• [How to complete this task] Set down all of the data that follows word for word, without the images.

• [Dataset section]

----

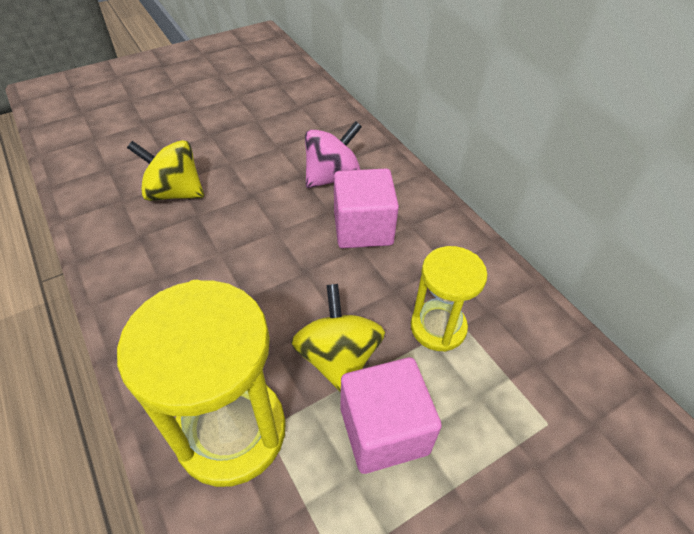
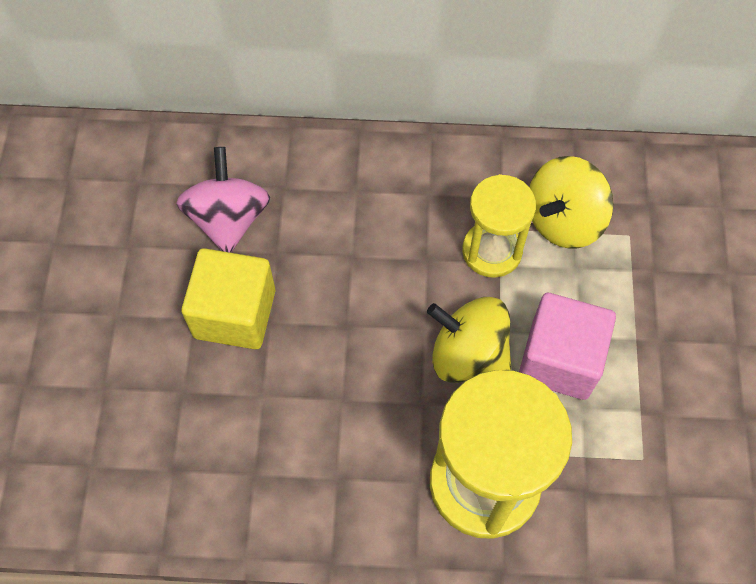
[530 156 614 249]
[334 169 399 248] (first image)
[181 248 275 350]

----

• [Output of the task]
[530 156 614 249]
[334 169 399 248] (first image)
[181 248 275 350]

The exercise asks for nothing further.